> _TASK OBJECTIVE_: Express the entries from the line containing "Question: I am" through the line containing "Question: A red" as a JSON list of strings, one string per line, with blank lines omitted. Leave the pictures out of the list.
|---|
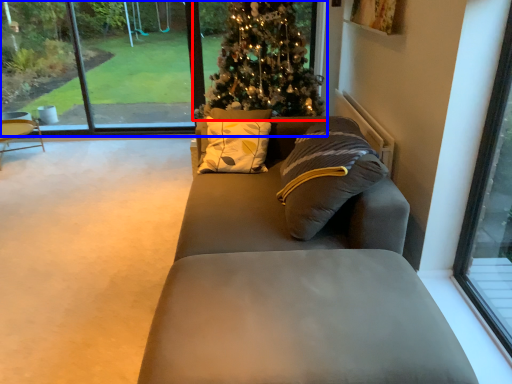
Question: Which of the following is the farthest to the observer, christmas tree (highlighted by a red box) or window (highlighted by a blue box)?

Choices:
 (A) christmas tree
 (B) window

Answer: (B)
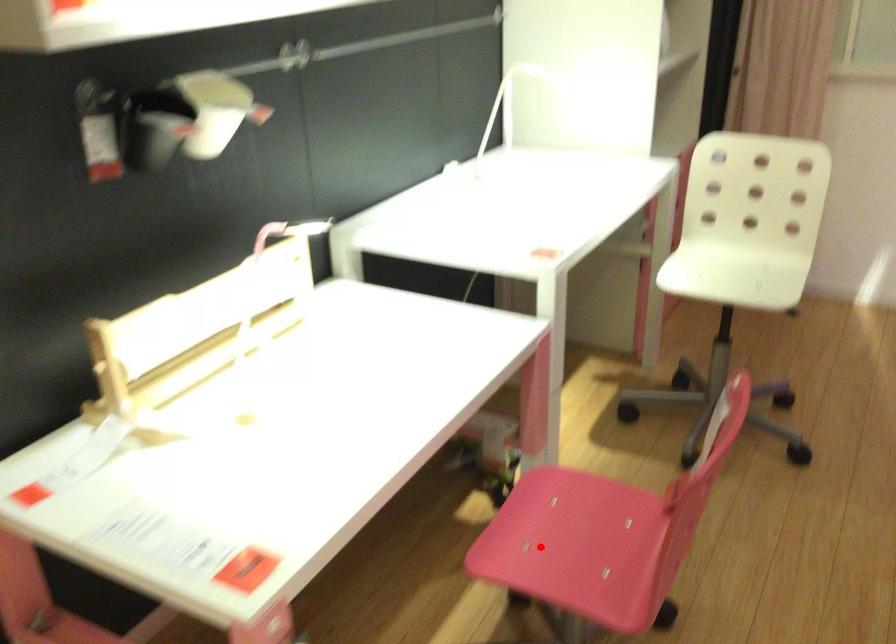
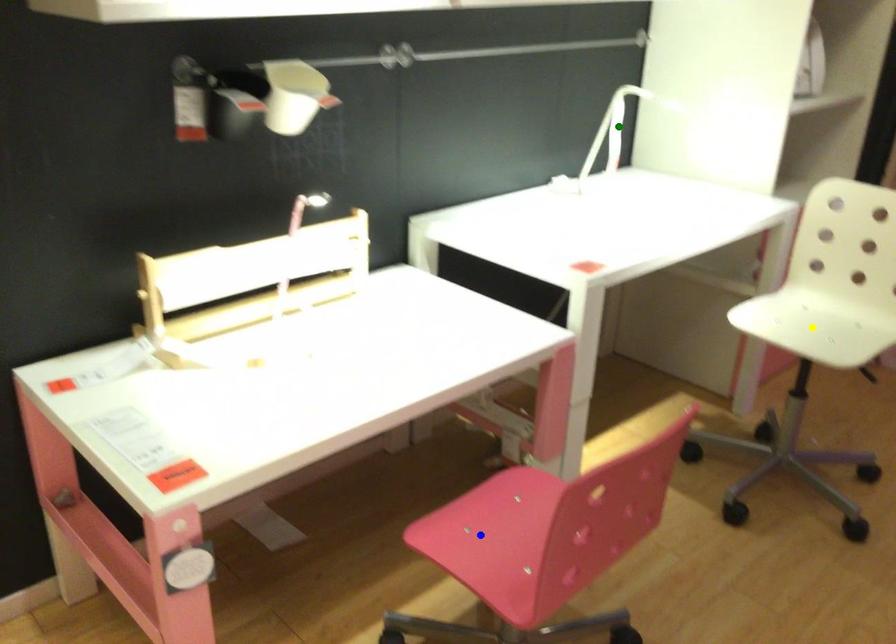
Question: I am providing you with two images of the same scene from different viewpoints. A red point is marked on the first image. You are given multiple points on the second image. Which spot in image 2 lines up with the point in image 1?

Choices:
 (A) green point
 (B) blue point
 (C) yellow point

Answer: (B)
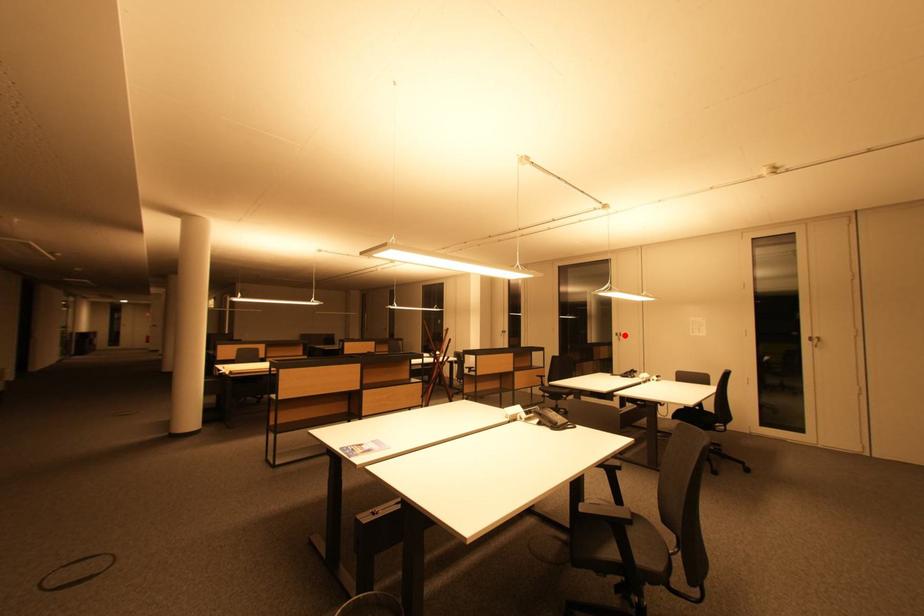
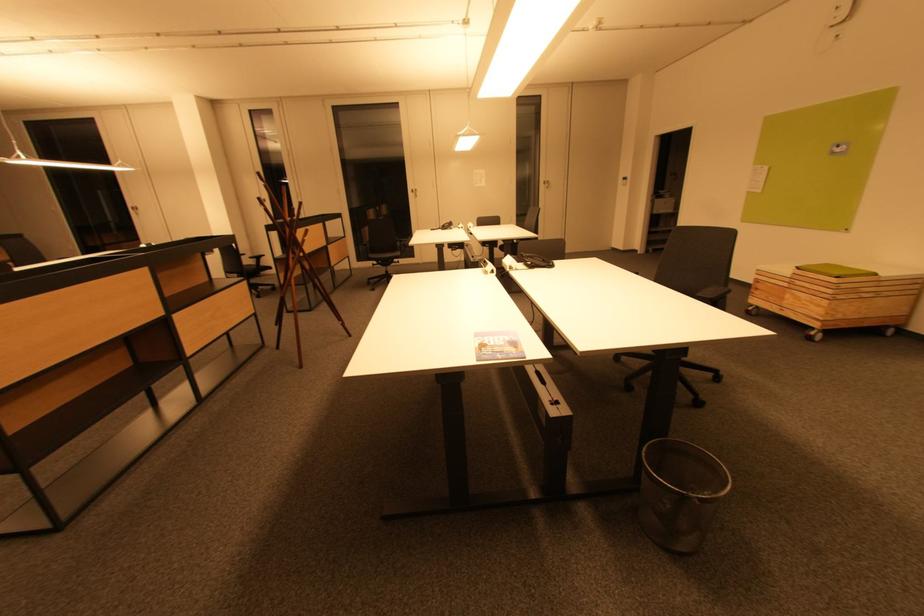
Question: A red point is marked in image1. In image2, is the corresponding 3D point closer to the camera or farther? Reply with the corresponding letter.

Choices:
 (A) The corresponding 3D point is closer.
 (B) The corresponding 3D point is farther.

Answer: (A)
|---|
> _EXERCISE RESPONSE_:
[
  "Question: I am providing you with two images of the same scene from different viewpoints. A red point is marked on the first image. You are given multiple points on the second image. Which spot in image 2 lines up with the point in image 1?",
  "Choices:",
  " (A) green point",
  " (B) blue point",
  " (C) yellow point",
  "Answer: (B)",
  "Question: A red point is marked in image1. In image2, is the corresponding 3D point closer to the camera or farther? Reply with the corresponding letter."
]